▶ ASSIGNMENT
Read the records below. Copy each line where the string "none" occurs.

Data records
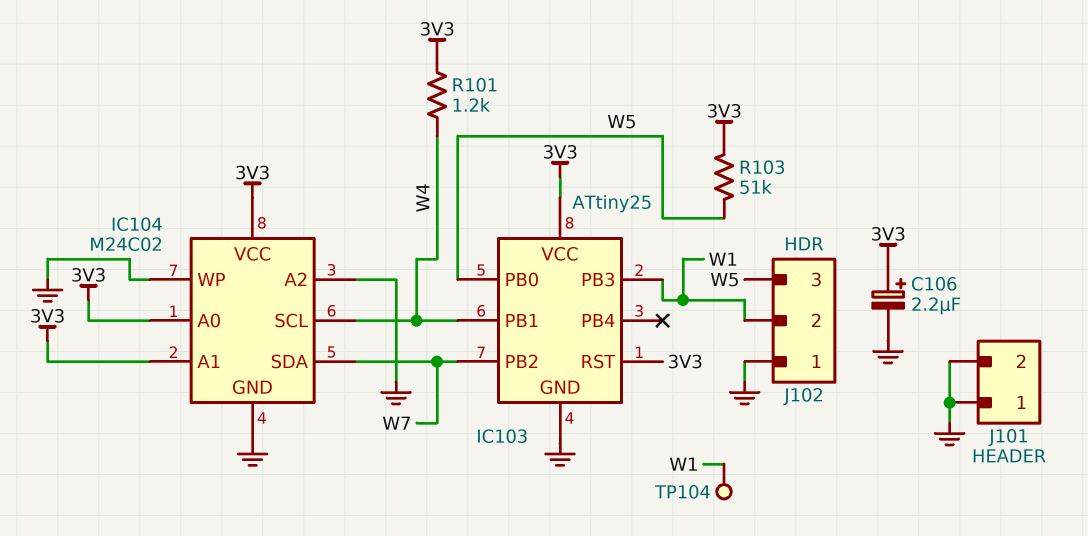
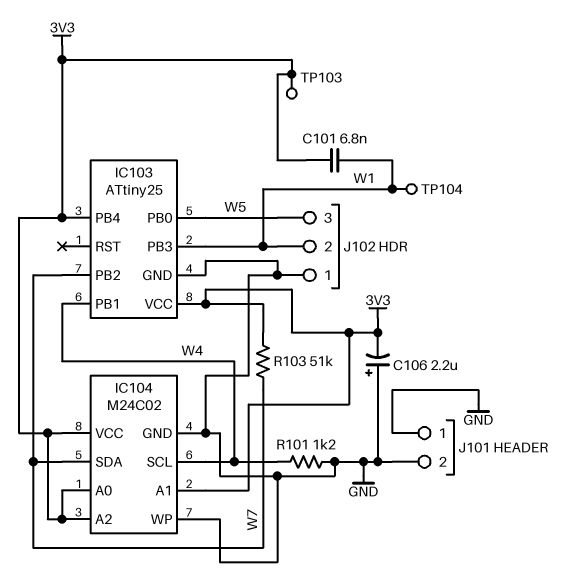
C101: none -> 6.8nF (3V3, W1)
C106: 2.2uF (plus 3V3, minus GND) -> 2.2uF (plus GND, minus 3V3)
IC103 pin PB4: none -> 3V3
IC103 pin RST: 3V3 -> none
IC104 pin A2: GND -> 3V3
R101: 1.2k (3V3, W4) -> 1.2k (GND, W4)
R103: 51k (3V3, W5) -> 51k (3V3, W7)
TP103: none -> test point (3V3)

▶ EXPECTED ANSWER
C101: none -> 6.8nF (3V3, W1)
IC103 pin PB4: none -> 3V3
IC103 pin RST: 3V3 -> none
TP103: none -> test point (3V3)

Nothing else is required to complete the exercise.